The entries shown below are to be printed in full, unaltered.
· · · · ·
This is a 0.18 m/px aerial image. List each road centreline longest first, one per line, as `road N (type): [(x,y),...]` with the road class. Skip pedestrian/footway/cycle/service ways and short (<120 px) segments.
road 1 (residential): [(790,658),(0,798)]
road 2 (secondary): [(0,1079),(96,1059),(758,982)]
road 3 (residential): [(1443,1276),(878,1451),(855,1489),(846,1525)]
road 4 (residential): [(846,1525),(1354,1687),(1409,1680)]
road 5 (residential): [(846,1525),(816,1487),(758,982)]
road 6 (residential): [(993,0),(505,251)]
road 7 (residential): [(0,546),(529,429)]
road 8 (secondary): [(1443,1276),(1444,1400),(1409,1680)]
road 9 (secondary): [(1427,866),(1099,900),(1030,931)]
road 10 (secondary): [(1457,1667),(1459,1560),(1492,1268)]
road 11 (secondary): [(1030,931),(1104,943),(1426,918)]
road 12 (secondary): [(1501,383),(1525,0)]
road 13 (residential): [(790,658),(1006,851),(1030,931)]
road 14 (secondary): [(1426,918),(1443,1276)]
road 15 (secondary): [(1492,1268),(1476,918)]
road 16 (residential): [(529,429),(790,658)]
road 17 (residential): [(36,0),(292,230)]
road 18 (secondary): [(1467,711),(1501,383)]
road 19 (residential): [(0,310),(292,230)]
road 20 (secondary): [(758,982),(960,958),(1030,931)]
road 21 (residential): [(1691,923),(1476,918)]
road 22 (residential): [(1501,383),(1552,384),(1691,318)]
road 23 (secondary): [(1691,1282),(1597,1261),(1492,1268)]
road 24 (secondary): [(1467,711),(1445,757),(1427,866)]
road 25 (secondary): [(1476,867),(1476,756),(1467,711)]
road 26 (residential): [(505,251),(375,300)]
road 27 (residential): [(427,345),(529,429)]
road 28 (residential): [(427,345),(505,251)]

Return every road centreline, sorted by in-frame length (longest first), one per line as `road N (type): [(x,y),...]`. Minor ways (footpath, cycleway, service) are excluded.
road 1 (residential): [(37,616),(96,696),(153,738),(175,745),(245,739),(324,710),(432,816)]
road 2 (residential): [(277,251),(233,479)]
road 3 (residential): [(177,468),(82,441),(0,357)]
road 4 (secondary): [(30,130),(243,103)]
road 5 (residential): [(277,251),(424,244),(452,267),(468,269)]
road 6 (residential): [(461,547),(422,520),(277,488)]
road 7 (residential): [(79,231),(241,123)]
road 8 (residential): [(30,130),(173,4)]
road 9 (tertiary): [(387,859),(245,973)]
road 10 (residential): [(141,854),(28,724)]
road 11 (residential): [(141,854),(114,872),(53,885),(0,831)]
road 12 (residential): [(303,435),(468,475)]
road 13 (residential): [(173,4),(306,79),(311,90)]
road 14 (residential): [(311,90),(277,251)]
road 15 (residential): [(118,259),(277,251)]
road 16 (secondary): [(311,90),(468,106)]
· · · · ·
Written response:
This is a 0.18 m/px aerial image. List each road centreline longest first, one per line, as `road N (type): [(x,y),...]` with the road class. Skip pedestrian/footway/cycle/service ways and short (<120 px) segments.
road 1 (residential): [(790,658),(0,798)]
road 2 (secondary): [(0,1079),(96,1059),(758,982)]
road 3 (residential): [(1443,1276),(878,1451),(855,1489),(846,1525)]
road 4 (residential): [(846,1525),(1354,1687),(1409,1680)]
road 5 (residential): [(846,1525),(816,1487),(758,982)]
road 6 (residential): [(993,0),(505,251)]
road 7 (residential): [(0,546),(529,429)]
road 8 (secondary): [(1443,1276),(1444,1400),(1409,1680)]
road 9 (secondary): [(1427,866),(1099,900),(1030,931)]
road 10 (secondary): [(1457,1667),(1459,1560),(1492,1268)]
road 11 (secondary): [(1030,931),(1104,943),(1426,918)]
road 12 (secondary): [(1501,383),(1525,0)]
road 13 (residential): [(790,658),(1006,851),(1030,931)]
road 14 (secondary): [(1426,918),(1443,1276)]
road 15 (secondary): [(1492,1268),(1476,918)]
road 16 (residential): [(529,429),(790,658)]
road 17 (residential): [(36,0),(292,230)]
road 18 (secondary): [(1467,711),(1501,383)]
road 19 (residential): [(0,310),(292,230)]
road 20 (secondary): [(758,982),(960,958),(1030,931)]
road 21 (residential): [(1691,923),(1476,918)]
road 22 (residential): [(1501,383),(1552,384),(1691,318)]
road 23 (secondary): [(1691,1282),(1597,1261),(1492,1268)]
road 24 (secondary): [(1467,711),(1445,757),(1427,866)]
road 25 (secondary): [(1476,867),(1476,756),(1467,711)]
road 26 (residential): [(505,251),(375,300)]
road 27 (residential): [(427,345),(529,429)]
road 28 (residential): [(427,345),(505,251)]

Return every road centreline, sorted by in-frame length (longest first), one per line as `road N (type): [(x,y),...]`. Minor ways (footpath, cycleway, service) are excluded.
road 1 (residential): [(37,616),(96,696),(153,738),(175,745),(245,739),(324,710),(432,816)]
road 2 (residential): [(277,251),(233,479)]
road 3 (residential): [(177,468),(82,441),(0,357)]
road 4 (secondary): [(30,130),(243,103)]
road 5 (residential): [(277,251),(424,244),(452,267),(468,269)]
road 6 (residential): [(461,547),(422,520),(277,488)]
road 7 (residential): [(79,231),(241,123)]
road 8 (residential): [(30,130),(173,4)]
road 9 (tertiary): [(387,859),(245,973)]
road 10 (residential): [(141,854),(28,724)]
road 11 (residential): [(141,854),(114,872),(53,885),(0,831)]
road 12 (residential): [(303,435),(468,475)]
road 13 (residential): [(173,4),(306,79),(311,90)]
road 14 (residential): [(311,90),(277,251)]
road 15 (residential): [(118,259),(277,251)]
road 16 (secondary): [(311,90),(468,106)]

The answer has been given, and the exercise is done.